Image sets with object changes
::::

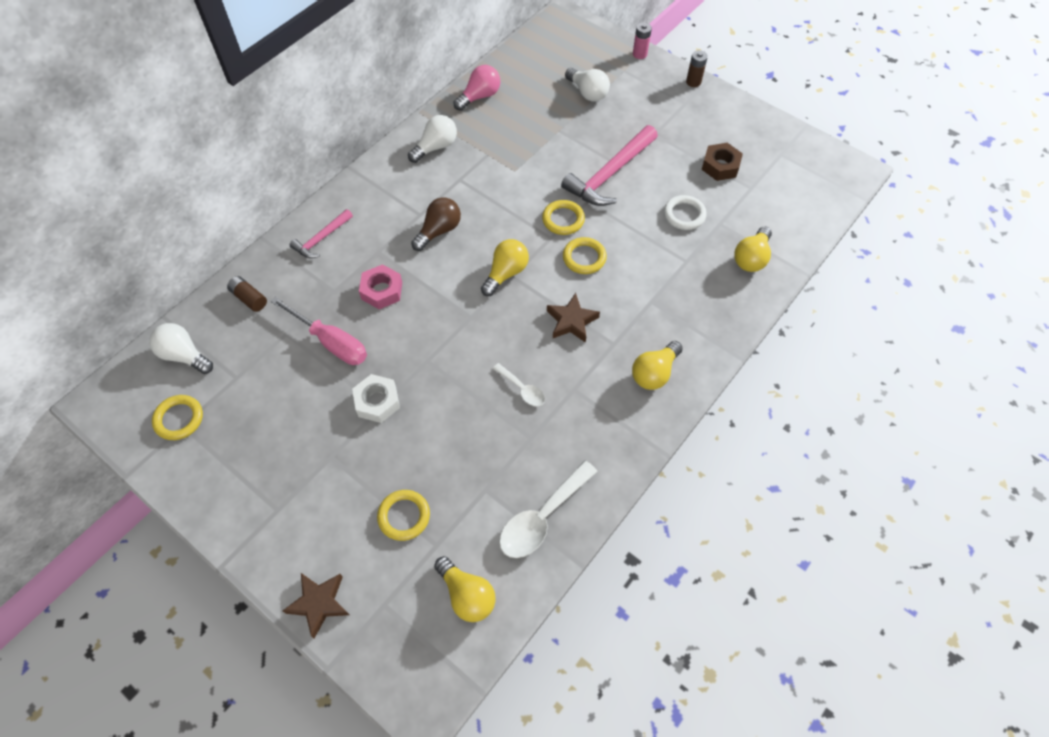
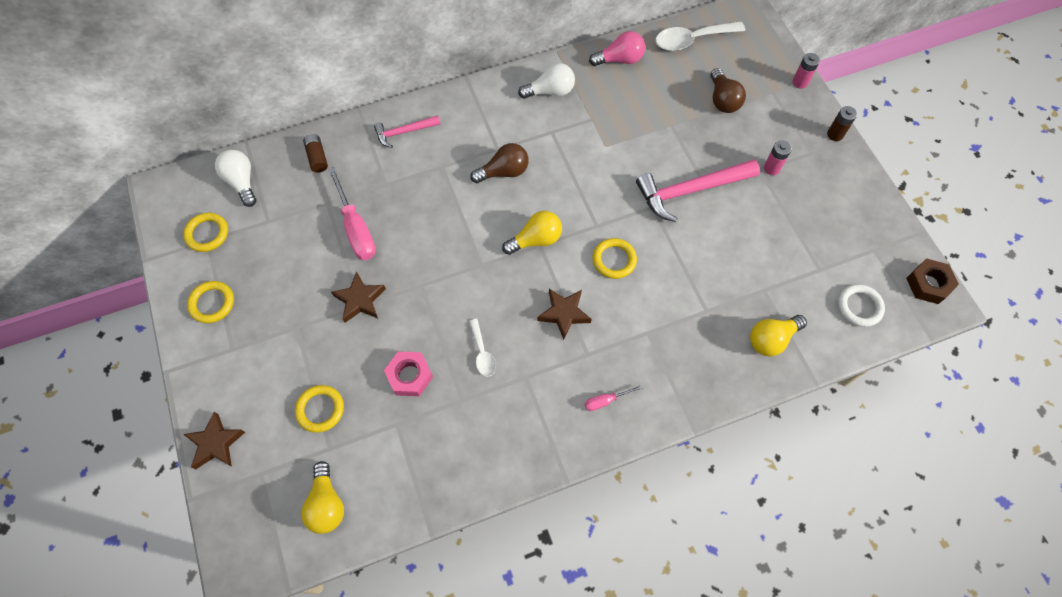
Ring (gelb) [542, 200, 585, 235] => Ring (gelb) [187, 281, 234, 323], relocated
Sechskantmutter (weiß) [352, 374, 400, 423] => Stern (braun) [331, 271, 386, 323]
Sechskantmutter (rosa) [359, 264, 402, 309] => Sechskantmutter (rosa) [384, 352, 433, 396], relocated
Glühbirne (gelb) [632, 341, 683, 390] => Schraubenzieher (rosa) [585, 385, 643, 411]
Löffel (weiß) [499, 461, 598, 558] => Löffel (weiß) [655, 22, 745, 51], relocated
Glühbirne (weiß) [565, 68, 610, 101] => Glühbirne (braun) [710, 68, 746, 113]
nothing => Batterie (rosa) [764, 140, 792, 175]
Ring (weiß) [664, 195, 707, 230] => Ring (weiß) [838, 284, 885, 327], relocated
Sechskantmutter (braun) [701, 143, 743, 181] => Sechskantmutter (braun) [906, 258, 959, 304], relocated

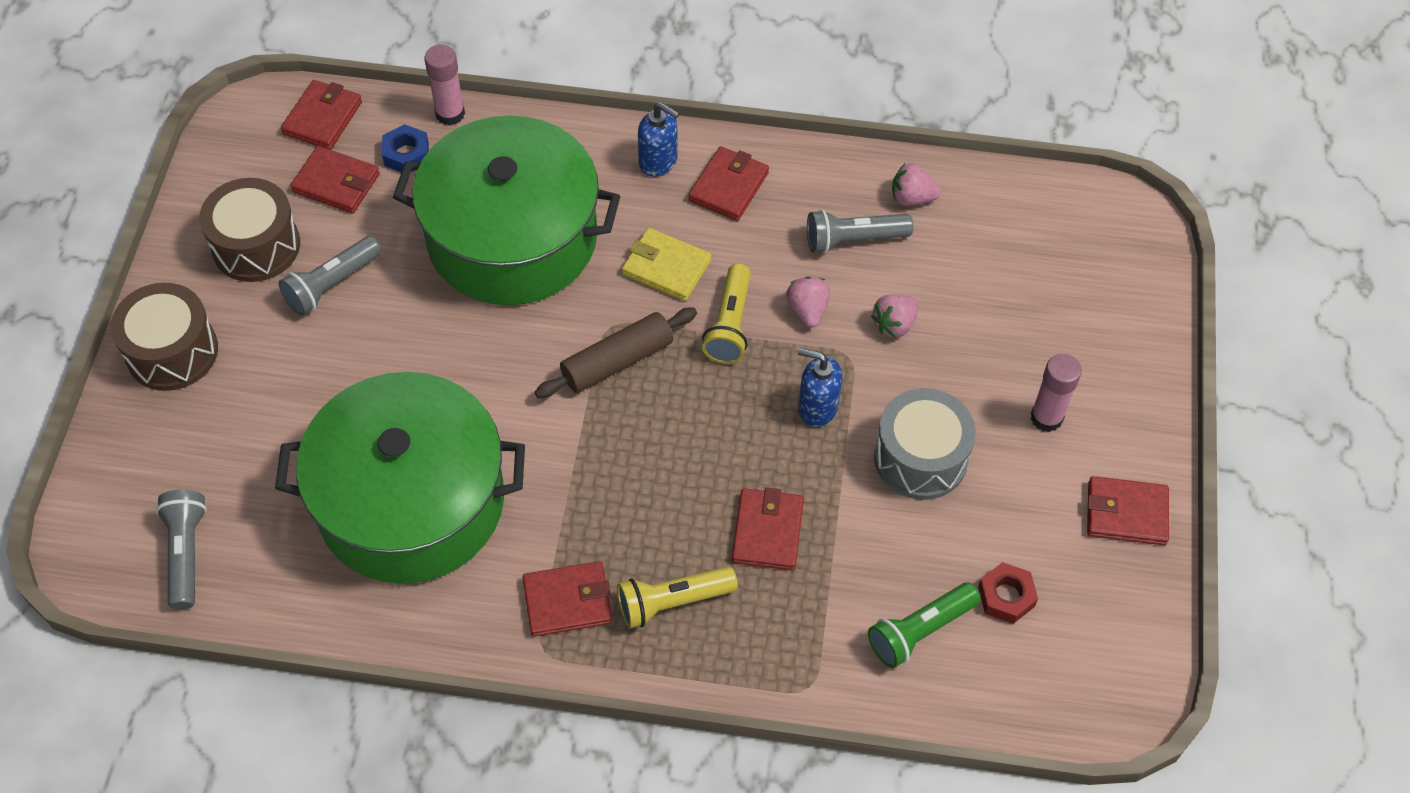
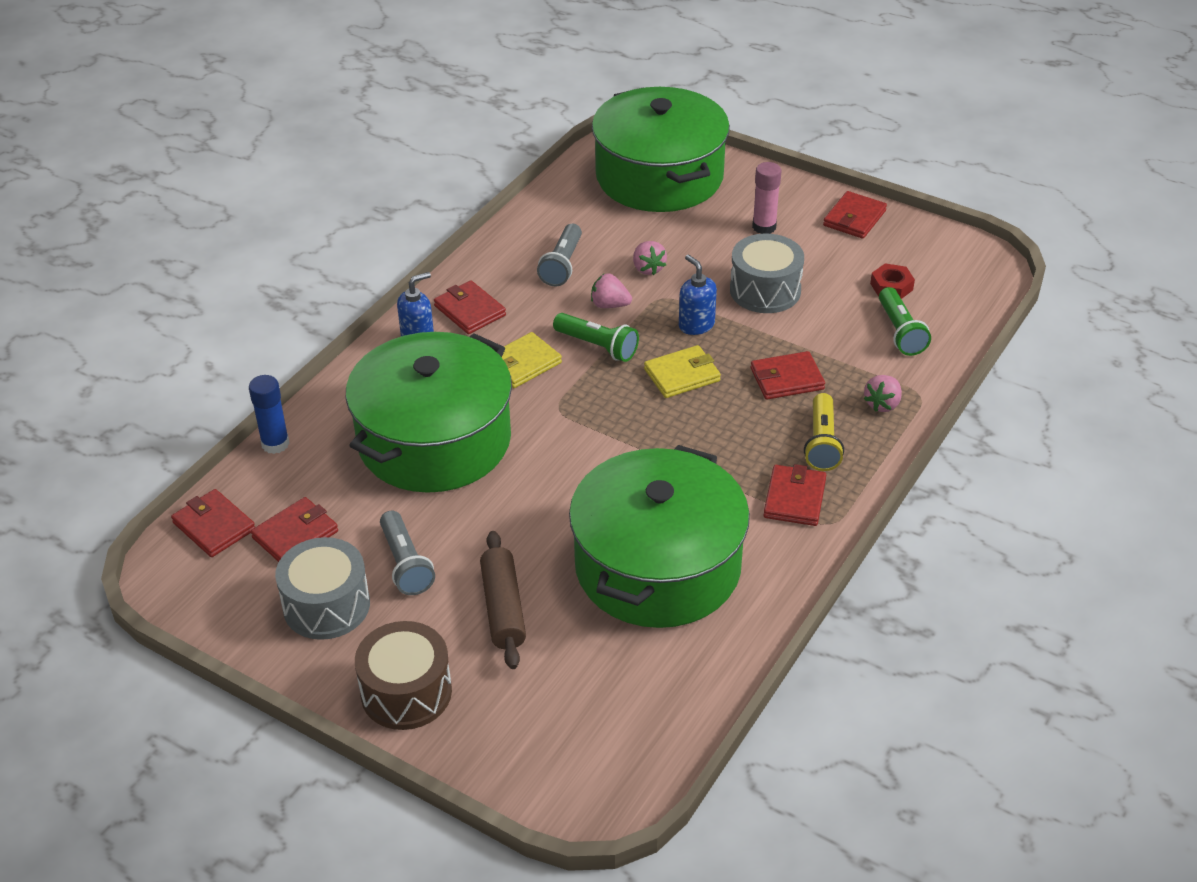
Klebestift (rosa) [424, 45, 465, 125] => Klebestift (blau) [249, 375, 290, 454]
Trommel (braun) [199, 178, 300, 282] => Trommel (grau) [275, 537, 370, 640]
Nudelholz (braun) [534, 308, 697, 398] => Nudelholz (braun) [480, 531, 526, 669], relocated
Taschenlampe (gelb) [702, 264, 751, 364] => Taschenlampe (grün) [553, 313, 639, 362]
nothing => Kochtopf (grün) [592, 87, 730, 212]
nothing => Geldbörse (gelb) [644, 345, 721, 398]
Seifenspender (blau) [798, 348, 842, 427] => Seifenspender (blau) [679, 255, 717, 335], 105 degrees clockwise
Geldbörse (rot) [732, 487, 804, 570] => Geldbörse (rot) [751, 351, 825, 400], 45 degrees counterclockwise
Erdbeere (rosa) [892, 163, 941, 206] => Erdbeere (rosa) [864, 375, 902, 412], relocated
Taschenlampe (grau) [156, 490, 207, 610] => nothing
Sechskantmutter (blau) [382, 124, 429, 172] => nothing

::::

#### [PROBLEM DESCRIPTION]
Every record above must be repeated exactly, with the pictures dropped.

#### [PROBLEM SOLUTION]
Ring (gelb) [542, 200, 585, 235] => Ring (gelb) [187, 281, 234, 323], relocated
Sechskantmutter (weiß) [352, 374, 400, 423] => Stern (braun) [331, 271, 386, 323]
Sechskantmutter (rosa) [359, 264, 402, 309] => Sechskantmutter (rosa) [384, 352, 433, 396], relocated
Glühbirne (gelb) [632, 341, 683, 390] => Schraubenzieher (rosa) [585, 385, 643, 411]
Löffel (weiß) [499, 461, 598, 558] => Löffel (weiß) [655, 22, 745, 51], relocated
Glühbirne (weiß) [565, 68, 610, 101] => Glühbirne (braun) [710, 68, 746, 113]
nothing => Batterie (rosa) [764, 140, 792, 175]
Ring (weiß) [664, 195, 707, 230] => Ring (weiß) [838, 284, 885, 327], relocated
Sechskantmutter (braun) [701, 143, 743, 181] => Sechskantmutter (braun) [906, 258, 959, 304], relocated

Klebestift (rosa) [424, 45, 465, 125] => Klebestift (blau) [249, 375, 290, 454]
Trommel (braun) [199, 178, 300, 282] => Trommel (grau) [275, 537, 370, 640]
Nudelholz (braun) [534, 308, 697, 398] => Nudelholz (braun) [480, 531, 526, 669], relocated
Taschenlampe (gelb) [702, 264, 751, 364] => Taschenlampe (grün) [553, 313, 639, 362]
nothing => Kochtopf (grün) [592, 87, 730, 212]
nothing => Geldbörse (gelb) [644, 345, 721, 398]
Seifenspender (blau) [798, 348, 842, 427] => Seifenspender (blau) [679, 255, 717, 335], 105 degrees clockwise
Geldbörse (rot) [732, 487, 804, 570] => Geldbörse (rot) [751, 351, 825, 400], 45 degrees counterclockwise
Erdbeere (rosa) [892, 163, 941, 206] => Erdbeere (rosa) [864, 375, 902, 412], relocated
Taschenlampe (grau) [156, 490, 207, 610] => nothing
Sechskantmutter (blau) [382, 124, 429, 172] => nothing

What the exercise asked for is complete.